■ Task directions
Present the lines between the one containing "No, blue cotton" and the one containing "Can you confirm if multicolored", inclusive, as a numbered list without the blank lines.
--- --- ---
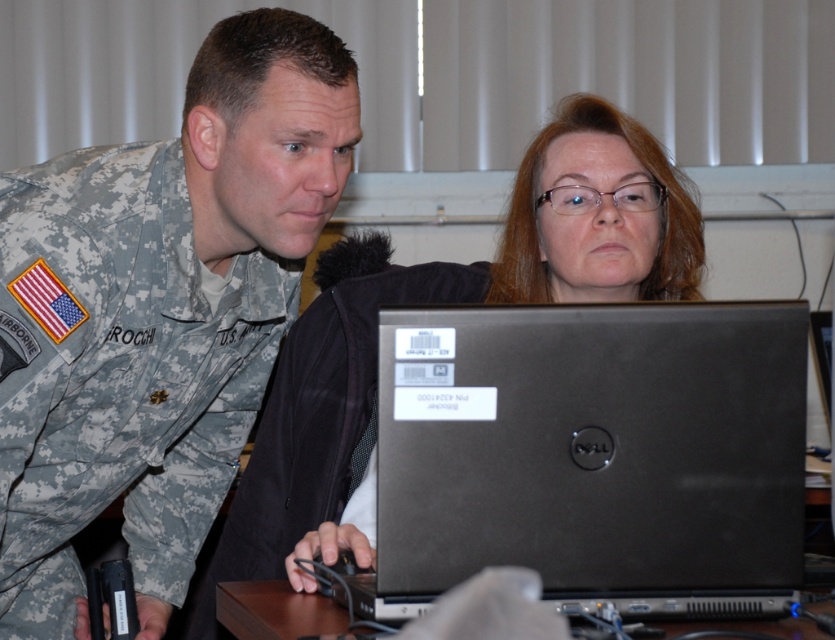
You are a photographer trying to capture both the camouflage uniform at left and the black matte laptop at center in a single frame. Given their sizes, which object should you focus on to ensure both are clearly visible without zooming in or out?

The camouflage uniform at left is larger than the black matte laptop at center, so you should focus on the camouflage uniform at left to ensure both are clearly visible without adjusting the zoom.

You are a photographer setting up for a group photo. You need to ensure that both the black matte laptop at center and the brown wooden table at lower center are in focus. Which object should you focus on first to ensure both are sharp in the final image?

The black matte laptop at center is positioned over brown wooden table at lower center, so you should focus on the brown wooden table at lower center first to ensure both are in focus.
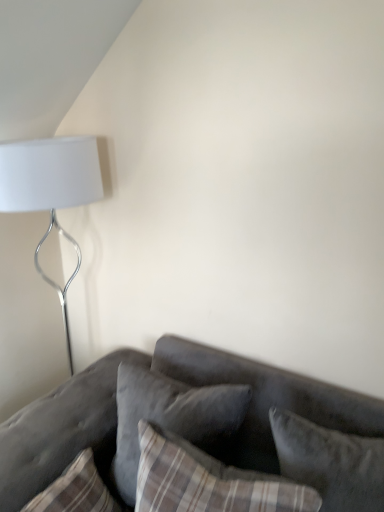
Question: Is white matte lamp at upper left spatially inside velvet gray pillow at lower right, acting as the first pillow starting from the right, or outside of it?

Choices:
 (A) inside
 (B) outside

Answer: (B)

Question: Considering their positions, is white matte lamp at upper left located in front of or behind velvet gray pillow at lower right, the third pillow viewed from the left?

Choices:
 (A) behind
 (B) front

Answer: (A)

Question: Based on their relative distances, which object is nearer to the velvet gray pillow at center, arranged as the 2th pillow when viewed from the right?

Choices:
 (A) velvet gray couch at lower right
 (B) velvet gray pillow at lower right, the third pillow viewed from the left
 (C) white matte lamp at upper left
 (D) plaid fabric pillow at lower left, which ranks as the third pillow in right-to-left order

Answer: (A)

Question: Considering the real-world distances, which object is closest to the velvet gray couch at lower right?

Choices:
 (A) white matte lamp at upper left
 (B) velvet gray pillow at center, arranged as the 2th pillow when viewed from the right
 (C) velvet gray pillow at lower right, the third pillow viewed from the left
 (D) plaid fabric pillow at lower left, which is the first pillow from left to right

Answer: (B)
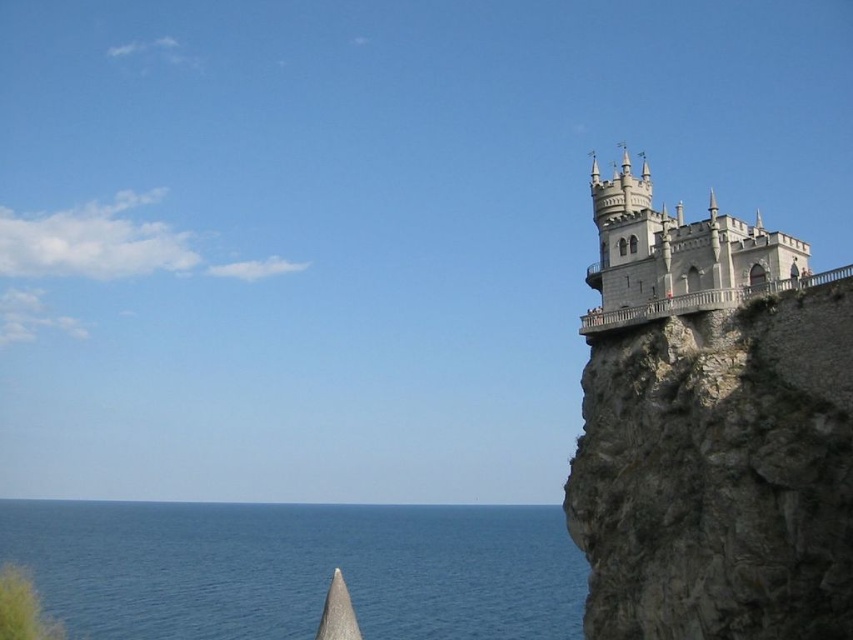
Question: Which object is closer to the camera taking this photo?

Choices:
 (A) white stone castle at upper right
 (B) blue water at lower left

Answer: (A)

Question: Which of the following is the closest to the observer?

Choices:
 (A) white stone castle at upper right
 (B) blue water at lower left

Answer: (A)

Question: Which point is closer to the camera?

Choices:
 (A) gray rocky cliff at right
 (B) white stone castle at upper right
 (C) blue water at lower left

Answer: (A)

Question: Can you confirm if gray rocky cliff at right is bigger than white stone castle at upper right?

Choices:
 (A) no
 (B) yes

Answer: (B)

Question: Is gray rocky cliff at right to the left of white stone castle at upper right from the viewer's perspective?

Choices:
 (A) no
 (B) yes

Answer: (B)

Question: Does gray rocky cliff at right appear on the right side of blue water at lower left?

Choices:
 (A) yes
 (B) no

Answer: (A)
--- --- ---
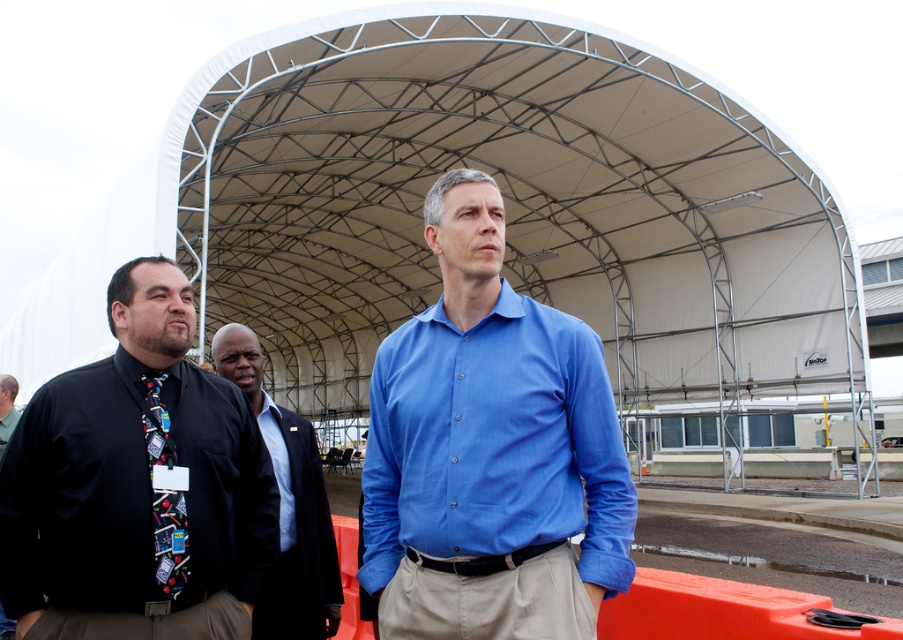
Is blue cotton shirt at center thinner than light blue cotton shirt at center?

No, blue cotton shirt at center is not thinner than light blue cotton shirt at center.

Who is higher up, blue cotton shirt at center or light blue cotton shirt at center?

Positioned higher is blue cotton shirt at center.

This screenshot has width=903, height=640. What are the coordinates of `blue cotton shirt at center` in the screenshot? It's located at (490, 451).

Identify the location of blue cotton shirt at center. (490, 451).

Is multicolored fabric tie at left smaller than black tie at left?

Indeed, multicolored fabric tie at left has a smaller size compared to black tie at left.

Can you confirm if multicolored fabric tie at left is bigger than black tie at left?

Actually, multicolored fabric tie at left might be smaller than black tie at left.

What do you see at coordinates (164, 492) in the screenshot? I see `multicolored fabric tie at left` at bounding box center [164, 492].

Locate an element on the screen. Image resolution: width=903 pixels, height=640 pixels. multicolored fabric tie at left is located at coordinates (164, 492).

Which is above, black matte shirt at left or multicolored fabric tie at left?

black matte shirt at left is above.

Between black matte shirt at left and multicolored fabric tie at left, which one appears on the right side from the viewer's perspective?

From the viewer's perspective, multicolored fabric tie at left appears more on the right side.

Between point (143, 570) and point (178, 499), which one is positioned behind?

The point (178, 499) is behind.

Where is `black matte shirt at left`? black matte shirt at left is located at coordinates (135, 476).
--- --- ---
■ Worked solution
1. No, blue cotton shirt at center is not thinner than light blue cotton shirt at center.
2. Who is higher up, blue cotton shirt at center or light blue cotton shirt at center?
3. Positioned higher is blue cotton shirt at center.
4. This screenshot has width=903, height=640. What are the coordinates of `blue cotton shirt at center` in the screenshot? It's located at (490, 451).
5. Identify the location of blue cotton shirt at center. (490, 451).
6. Is multicolored fabric tie at left smaller than black tie at left?
7. Indeed, multicolored fabric tie at left has a smaller size compared to black tie at left.
8. Can you confirm if multicolored fabric tie at left is bigger than black tie at left?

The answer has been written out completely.